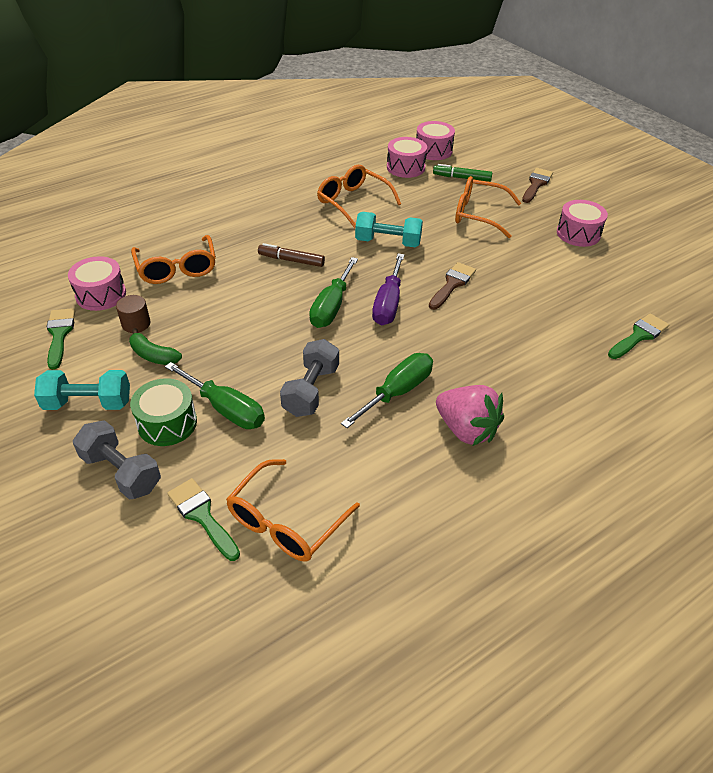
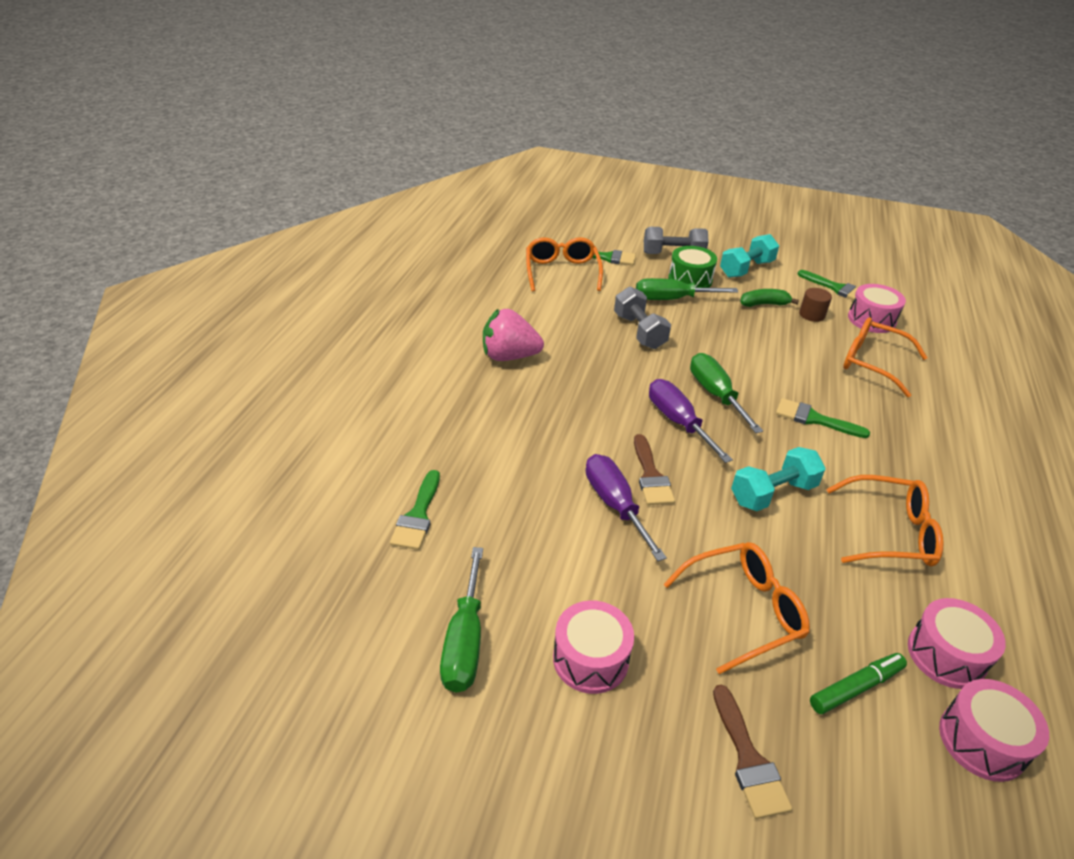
camera: 140 degrees right, 5 degrees down
(291, 260) = (814, 419): brown marker -> green brush
(397, 392) = (582, 357): green screwdriver -> green screwdriver (464, 641)
(495, 281) = (615, 505): none -> purple screwdriver

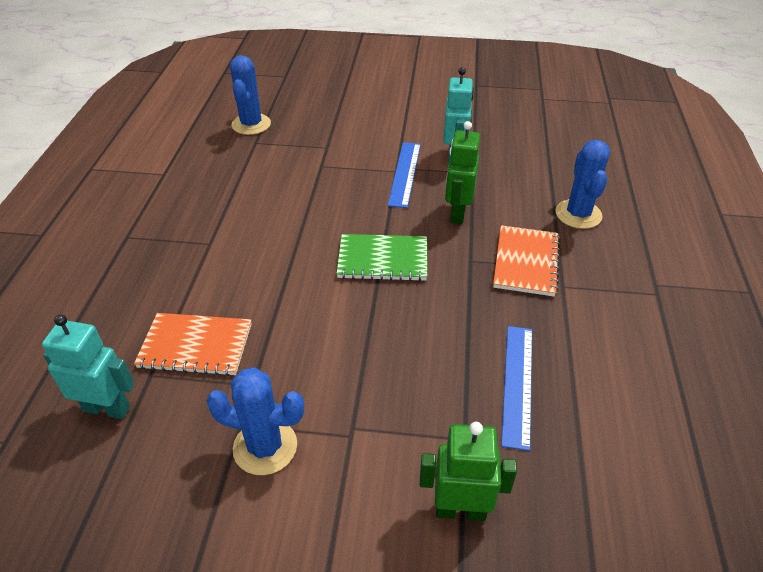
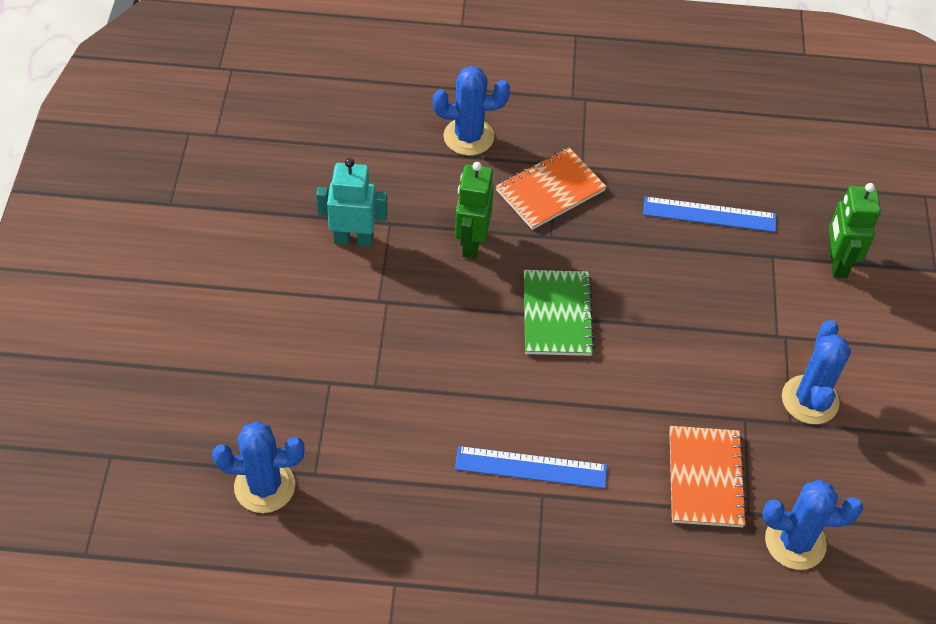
camera: 95 degrees left, 10 degrees up
(107, 408) = (795, 542): turquoise robot -> blue cactus
(405, 173) = (393, 292): blue ruler -> blue ruler (531, 467)
(457, 213) = (471, 243): green robot -> green robot turned 90 degrees clockwise
(526, 262) = (550, 190): orange notebook -> orange notebook turned 45 degrees counterclockwise

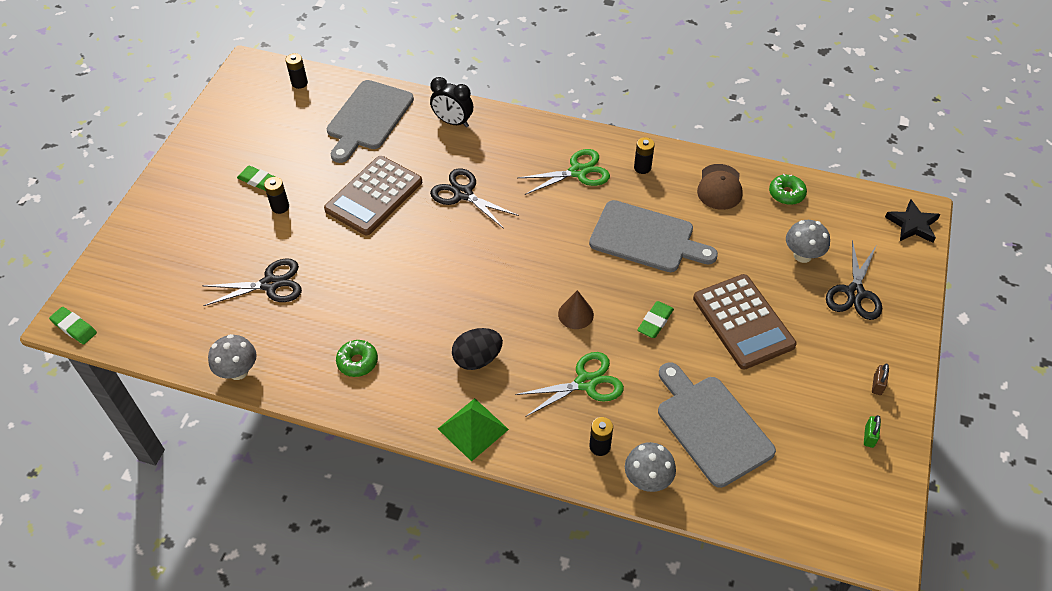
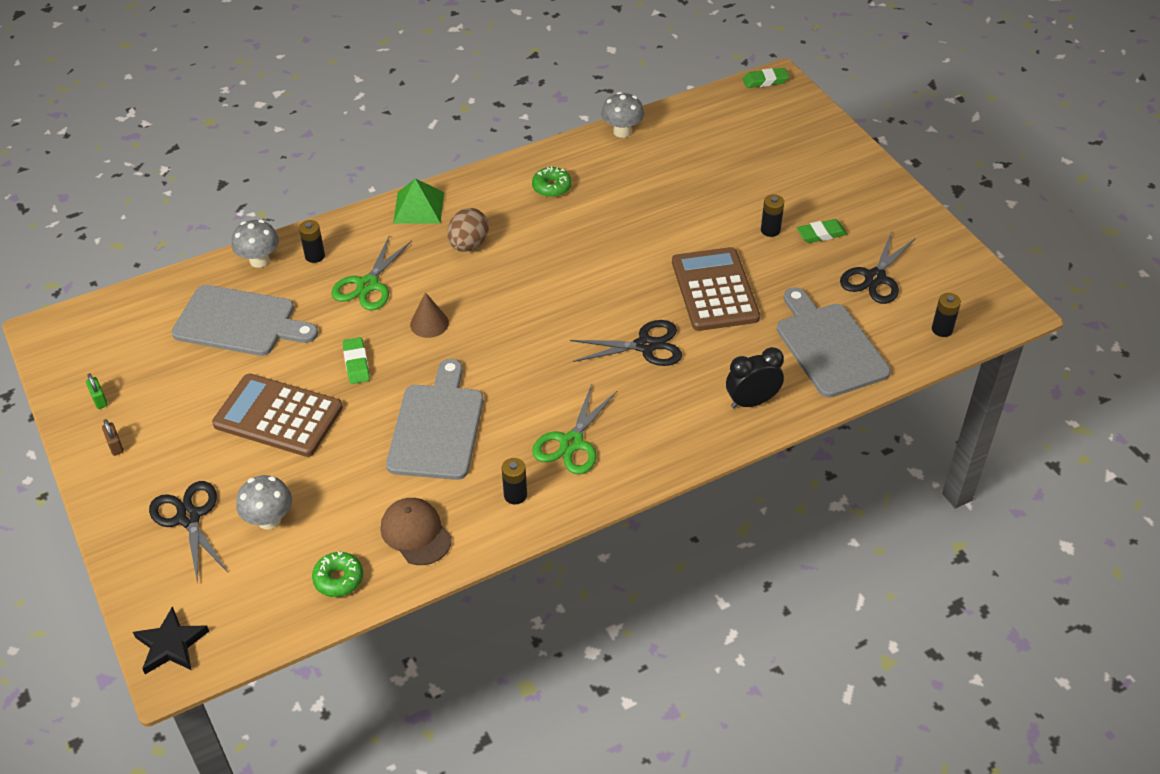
camera: 135 degrees right, 5 degrees down
(270, 284) = (687, 184): black scissors -> black scissors (875, 278)
(477, 359) = (468, 245): black egg -> brown egg
(646, 238) = (437, 427): grey cutting board -> grey cutting board turned 120 degrees clockwise

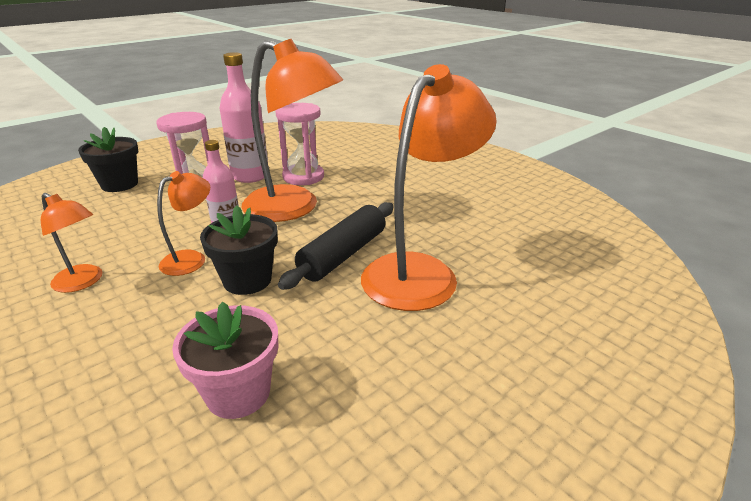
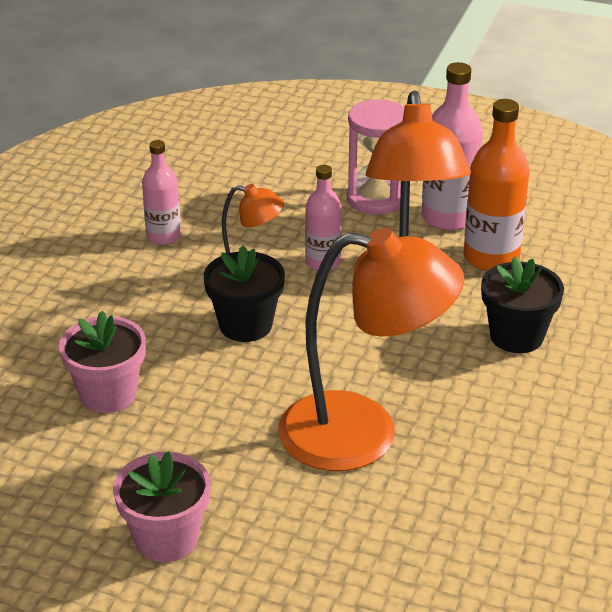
camera: 60 degrees right, 5 degrees up
(83, 282) = (163, 236): orange lamp -> pink bottle
(119, 184) = (332, 145): black flower pot -> black flower pot (516, 336)
(303, 177) = (491, 257): pink hourglass -> orange bottle
(343, 254) = (345, 366): black rolling pin -> none
(475, 425) = (166, 538): none -> pink flower pot

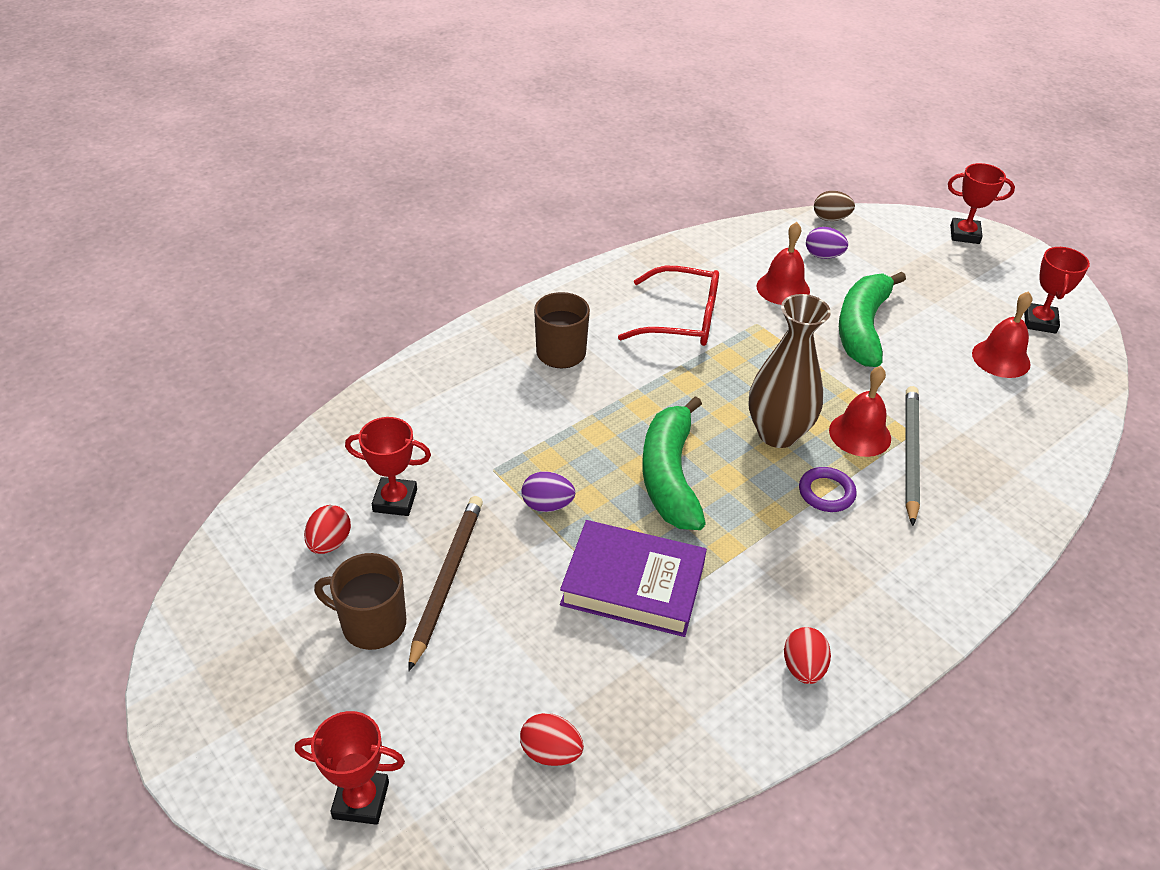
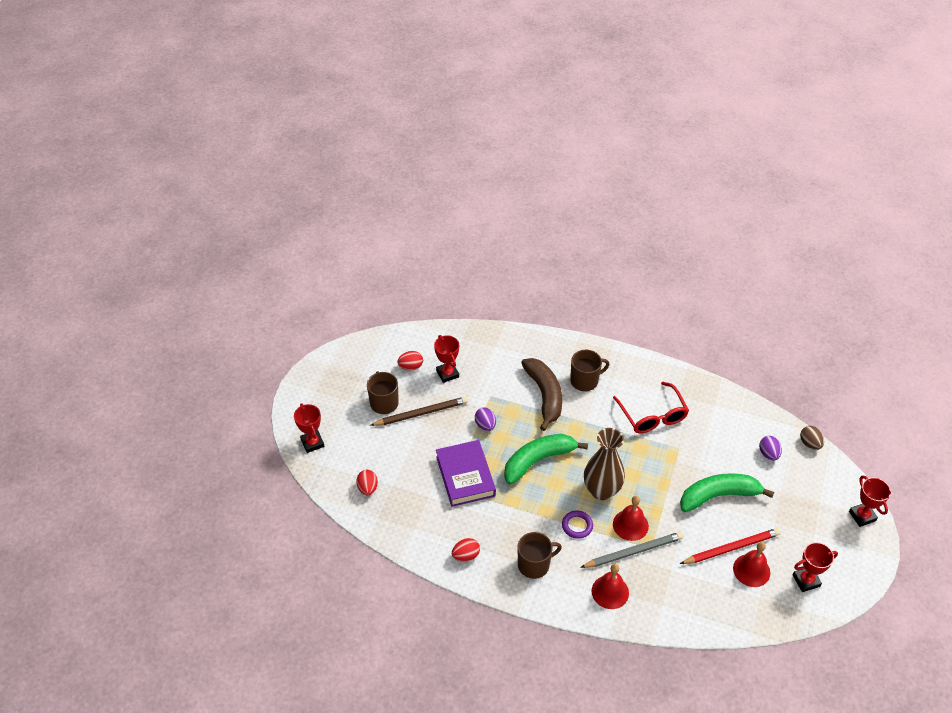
camera: 60 degrees right, 5 degrees up
(550, 407) = (544, 396): none -> brown banana
(783, 288) = (720, 447): red bell -> red bell (610, 592)
(873, 581) = (534, 564): none -> brown mug
(955, 358) = (731, 548): none -> red pencil

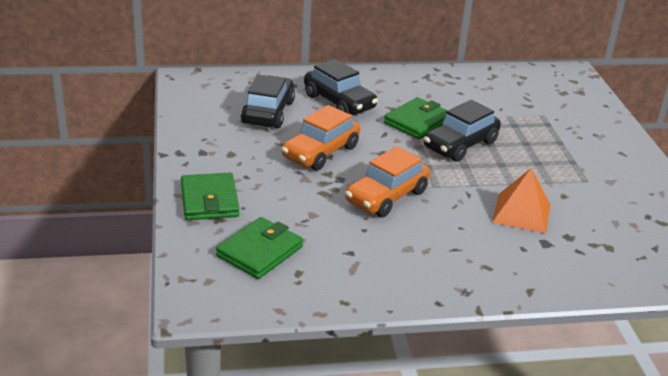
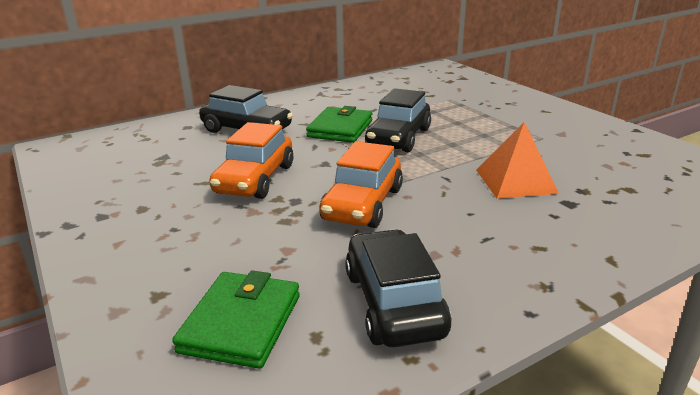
camera: 20 degrees left, 5 degrees down
(209, 200) = (133, 273): green wallet -> none
(268, 112) = (170, 156): black car -> black car (393, 303)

*Problem*
Print, exactly as written, the lines above from the first one to the one containing "(477, 359) = (468, 245): black". Leave out pictures.

*Answer space*
camera: 140 degrees right, 5 degrees down
(291, 260) = (814, 419): brown marker -> green brush
(397, 392) = (582, 357): green screwdriver -> green screwdriver (464, 641)
(495, 281) = (615, 505): none -> purple screwdriver

camera: 95 degrees left, 10 degrees up
(107, 408) = (795, 542): turquoise robot -> blue cactus
(405, 173) = (393, 292): blue ruler -> blue ruler (531, 467)
(457, 213) = (471, 243): green robot -> green robot turned 90 degrees clockwise
(526, 262) = (550, 190): orange notebook -> orange notebook turned 45 degrees counterclockwise

camera: 135 degrees right, 5 degrees down
(270, 284) = (687, 184): black scissors -> black scissors (875, 278)
(477, 359) = (468, 245): black egg -> brown egg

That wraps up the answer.